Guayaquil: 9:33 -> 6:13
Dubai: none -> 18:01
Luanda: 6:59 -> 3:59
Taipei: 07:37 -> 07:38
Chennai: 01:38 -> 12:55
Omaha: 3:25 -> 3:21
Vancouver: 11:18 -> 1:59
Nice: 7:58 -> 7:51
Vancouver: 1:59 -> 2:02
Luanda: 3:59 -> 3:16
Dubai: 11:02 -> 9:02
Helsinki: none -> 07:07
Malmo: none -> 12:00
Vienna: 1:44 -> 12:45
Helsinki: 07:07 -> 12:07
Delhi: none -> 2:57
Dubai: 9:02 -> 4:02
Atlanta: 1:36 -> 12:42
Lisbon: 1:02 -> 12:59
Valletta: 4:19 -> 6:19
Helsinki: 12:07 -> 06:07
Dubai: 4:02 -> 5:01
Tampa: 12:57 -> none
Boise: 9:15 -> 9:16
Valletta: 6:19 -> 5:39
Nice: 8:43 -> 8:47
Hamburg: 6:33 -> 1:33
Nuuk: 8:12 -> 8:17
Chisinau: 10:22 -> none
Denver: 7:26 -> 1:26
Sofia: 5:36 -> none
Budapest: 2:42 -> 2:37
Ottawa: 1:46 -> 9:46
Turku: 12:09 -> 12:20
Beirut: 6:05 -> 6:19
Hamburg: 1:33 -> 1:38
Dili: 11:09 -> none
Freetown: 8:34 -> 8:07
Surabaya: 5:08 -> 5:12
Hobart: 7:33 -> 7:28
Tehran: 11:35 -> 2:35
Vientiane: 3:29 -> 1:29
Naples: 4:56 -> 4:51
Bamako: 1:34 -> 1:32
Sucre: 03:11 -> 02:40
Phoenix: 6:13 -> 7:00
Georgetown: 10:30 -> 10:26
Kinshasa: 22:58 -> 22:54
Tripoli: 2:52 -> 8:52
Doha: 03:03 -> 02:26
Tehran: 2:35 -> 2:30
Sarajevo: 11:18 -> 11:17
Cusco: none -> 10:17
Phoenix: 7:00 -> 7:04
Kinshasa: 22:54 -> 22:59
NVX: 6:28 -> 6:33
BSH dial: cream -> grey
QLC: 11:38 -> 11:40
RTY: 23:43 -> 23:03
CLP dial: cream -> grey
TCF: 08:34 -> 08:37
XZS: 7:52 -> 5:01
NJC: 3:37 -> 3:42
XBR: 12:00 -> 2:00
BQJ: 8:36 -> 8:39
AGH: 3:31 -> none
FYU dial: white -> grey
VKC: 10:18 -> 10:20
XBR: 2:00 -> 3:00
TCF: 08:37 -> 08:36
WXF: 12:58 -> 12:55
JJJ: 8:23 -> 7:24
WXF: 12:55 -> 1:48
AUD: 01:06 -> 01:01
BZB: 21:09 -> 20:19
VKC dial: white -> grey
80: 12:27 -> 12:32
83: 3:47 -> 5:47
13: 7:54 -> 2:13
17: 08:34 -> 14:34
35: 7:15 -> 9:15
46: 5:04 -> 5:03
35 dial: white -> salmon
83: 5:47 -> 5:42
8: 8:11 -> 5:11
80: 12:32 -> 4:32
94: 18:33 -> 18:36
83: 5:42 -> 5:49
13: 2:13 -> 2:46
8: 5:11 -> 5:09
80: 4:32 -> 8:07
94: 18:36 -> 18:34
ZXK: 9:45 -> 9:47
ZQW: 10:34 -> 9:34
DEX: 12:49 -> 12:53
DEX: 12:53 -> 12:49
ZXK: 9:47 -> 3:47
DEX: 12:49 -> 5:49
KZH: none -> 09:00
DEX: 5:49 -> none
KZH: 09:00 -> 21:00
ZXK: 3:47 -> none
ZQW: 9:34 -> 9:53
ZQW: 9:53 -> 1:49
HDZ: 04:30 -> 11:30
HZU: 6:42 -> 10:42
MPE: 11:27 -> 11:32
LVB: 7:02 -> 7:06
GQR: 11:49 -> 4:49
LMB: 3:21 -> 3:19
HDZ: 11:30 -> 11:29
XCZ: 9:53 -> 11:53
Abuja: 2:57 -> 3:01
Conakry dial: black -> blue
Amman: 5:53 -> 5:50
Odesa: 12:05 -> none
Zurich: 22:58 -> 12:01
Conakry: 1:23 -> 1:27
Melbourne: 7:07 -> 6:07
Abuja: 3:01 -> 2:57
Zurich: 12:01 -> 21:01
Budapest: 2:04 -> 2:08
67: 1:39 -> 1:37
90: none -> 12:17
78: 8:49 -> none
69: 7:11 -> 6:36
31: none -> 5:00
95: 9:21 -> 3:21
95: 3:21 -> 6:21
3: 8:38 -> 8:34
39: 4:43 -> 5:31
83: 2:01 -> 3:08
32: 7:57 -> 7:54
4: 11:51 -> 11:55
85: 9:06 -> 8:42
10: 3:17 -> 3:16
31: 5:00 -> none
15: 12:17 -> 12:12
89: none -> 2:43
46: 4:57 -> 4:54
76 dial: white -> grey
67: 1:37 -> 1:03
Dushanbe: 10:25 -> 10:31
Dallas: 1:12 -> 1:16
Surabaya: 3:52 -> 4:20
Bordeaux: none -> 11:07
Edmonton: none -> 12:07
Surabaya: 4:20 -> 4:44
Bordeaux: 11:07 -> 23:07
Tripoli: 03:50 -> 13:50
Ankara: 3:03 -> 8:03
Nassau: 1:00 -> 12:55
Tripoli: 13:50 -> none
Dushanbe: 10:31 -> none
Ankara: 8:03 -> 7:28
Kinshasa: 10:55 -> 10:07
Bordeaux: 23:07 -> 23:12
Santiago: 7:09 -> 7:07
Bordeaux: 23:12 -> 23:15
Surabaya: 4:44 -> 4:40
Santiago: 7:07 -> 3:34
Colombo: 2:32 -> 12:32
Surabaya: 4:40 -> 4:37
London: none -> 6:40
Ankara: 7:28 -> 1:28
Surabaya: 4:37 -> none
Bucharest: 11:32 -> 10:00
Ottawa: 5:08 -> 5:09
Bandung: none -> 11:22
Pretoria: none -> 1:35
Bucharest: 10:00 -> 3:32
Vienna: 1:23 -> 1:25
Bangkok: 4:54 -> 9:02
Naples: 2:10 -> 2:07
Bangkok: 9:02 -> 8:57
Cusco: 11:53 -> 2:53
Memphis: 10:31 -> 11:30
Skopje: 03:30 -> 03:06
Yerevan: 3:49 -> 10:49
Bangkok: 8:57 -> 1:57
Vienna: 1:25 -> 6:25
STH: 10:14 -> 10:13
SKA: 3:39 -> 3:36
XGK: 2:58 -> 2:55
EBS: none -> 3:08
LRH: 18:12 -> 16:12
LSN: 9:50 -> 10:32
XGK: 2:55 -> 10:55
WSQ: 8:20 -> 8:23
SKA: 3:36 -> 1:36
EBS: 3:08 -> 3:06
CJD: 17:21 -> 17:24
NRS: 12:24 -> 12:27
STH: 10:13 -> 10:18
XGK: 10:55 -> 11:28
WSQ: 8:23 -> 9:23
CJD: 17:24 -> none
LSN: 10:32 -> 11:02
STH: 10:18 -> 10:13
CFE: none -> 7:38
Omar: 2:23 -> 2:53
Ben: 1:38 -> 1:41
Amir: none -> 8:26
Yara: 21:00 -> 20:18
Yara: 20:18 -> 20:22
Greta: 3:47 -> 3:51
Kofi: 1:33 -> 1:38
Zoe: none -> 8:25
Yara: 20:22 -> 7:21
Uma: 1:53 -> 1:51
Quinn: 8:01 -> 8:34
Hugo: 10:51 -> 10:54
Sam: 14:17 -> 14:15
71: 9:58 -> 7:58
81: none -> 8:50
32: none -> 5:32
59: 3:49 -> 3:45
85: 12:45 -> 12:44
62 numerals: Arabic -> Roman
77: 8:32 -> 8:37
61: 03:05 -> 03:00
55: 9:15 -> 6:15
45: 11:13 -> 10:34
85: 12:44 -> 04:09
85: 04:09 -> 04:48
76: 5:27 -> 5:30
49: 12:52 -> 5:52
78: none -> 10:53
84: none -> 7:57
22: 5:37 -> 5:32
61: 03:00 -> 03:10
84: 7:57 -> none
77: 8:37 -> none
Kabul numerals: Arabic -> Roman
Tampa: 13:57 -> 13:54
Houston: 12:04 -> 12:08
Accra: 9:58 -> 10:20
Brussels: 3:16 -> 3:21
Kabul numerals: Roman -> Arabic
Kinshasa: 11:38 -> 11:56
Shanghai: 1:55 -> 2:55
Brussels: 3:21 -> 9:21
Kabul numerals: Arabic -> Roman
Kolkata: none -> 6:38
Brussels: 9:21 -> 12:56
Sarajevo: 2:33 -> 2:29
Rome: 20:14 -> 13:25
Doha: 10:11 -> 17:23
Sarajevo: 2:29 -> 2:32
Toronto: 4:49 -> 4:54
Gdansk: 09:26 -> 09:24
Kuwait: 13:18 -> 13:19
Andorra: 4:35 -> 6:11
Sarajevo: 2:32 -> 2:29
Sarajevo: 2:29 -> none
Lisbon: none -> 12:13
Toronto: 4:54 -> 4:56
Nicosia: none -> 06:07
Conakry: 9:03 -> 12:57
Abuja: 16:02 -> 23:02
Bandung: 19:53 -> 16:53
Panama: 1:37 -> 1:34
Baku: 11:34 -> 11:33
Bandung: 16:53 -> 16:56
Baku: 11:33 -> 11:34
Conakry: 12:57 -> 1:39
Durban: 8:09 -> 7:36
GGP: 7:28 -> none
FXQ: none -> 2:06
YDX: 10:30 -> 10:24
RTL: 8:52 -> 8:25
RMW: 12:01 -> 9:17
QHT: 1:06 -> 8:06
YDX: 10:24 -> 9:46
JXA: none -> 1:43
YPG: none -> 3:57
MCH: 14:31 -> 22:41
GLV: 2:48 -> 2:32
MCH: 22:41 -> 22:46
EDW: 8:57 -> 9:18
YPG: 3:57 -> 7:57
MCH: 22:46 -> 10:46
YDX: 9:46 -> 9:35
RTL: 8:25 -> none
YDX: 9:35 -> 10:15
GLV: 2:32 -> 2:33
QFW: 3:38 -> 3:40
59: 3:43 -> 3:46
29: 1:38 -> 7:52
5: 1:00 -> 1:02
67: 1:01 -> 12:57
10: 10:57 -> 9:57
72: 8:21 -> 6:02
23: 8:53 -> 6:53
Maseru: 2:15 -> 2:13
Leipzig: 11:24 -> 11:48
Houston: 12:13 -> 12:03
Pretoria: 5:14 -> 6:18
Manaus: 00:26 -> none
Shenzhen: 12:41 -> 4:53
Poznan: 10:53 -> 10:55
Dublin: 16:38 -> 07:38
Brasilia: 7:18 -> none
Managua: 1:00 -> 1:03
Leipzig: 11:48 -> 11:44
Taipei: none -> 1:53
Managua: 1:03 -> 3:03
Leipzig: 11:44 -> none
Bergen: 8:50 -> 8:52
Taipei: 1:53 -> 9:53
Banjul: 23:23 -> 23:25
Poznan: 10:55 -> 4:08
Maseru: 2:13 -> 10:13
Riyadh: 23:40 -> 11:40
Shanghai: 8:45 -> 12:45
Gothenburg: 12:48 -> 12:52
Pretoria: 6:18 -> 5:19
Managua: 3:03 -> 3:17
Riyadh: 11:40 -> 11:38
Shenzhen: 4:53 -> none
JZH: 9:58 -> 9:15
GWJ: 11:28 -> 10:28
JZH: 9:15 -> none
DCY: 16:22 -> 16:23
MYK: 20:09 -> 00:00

──────

Format the lines of the listing above as a numbered list, from its first line through the line containing "Dili: 11:09 -> none", inclusive, omitting any blank lines.

* _Output of the task_:
1. Guayaquil: 9:33 -> 6:13
2. Dubai: none -> 18:01
3. Luanda: 6:59 -> 3:59
4. Taipei: 07:37 -> 07:38
5. Chennai: 01:38 -> 12:55
6. Omaha: 3:25 -> 3:21
7. Vancouver: 11:18 -> 1:59
8. Nice: 7:58 -> 7:51
9. Vancouver: 1:59 -> 2:02
10. Luanda: 3:59 -> 3:16
11. Dubai: 11:02 -> 9:02
12. Helsinki: none -> 07:07
13. Malmo: none -> 12:00
14. Vienna: 1:44 -> 12:45
15. Helsinki: 07:07 -> 12:07
16. Delhi: none -> 2:57
17. Dubai: 9:02 -> 4:02
18. Atlanta: 1:36 -> 12:42
19. Lisbon: 1:02 -> 12:59
20. Valletta: 4:19 -> 6:19
21. Helsinki: 12:07 -> 06:07
22. Dubai: 4:02 -> 5:01
23. Tampa: 12:57 -> none
24. Boise: 9:15 -> 9:16
25. Valletta: 6:19 -> 5:39
26. Nice: 8:43 -> 8:47
27. Hamburg: 6:33 -> 1:33
28. Nuuk: 8:12 -> 8:17
29. Chisinau: 10:22 -> none
30. Denver: 7:26 -> 1:26
31. Sofia: 5:36 -> none
32. Budapest: 2:42 -> 2:37
33. Ottawa: 1:46 -> 9:46
34. Turku: 12:09 -> 12:20
35. Beirut: 6:05 -> 6:19
36. Hamburg: 1:33 -> 1:38
37. Dili: 11:09 -> none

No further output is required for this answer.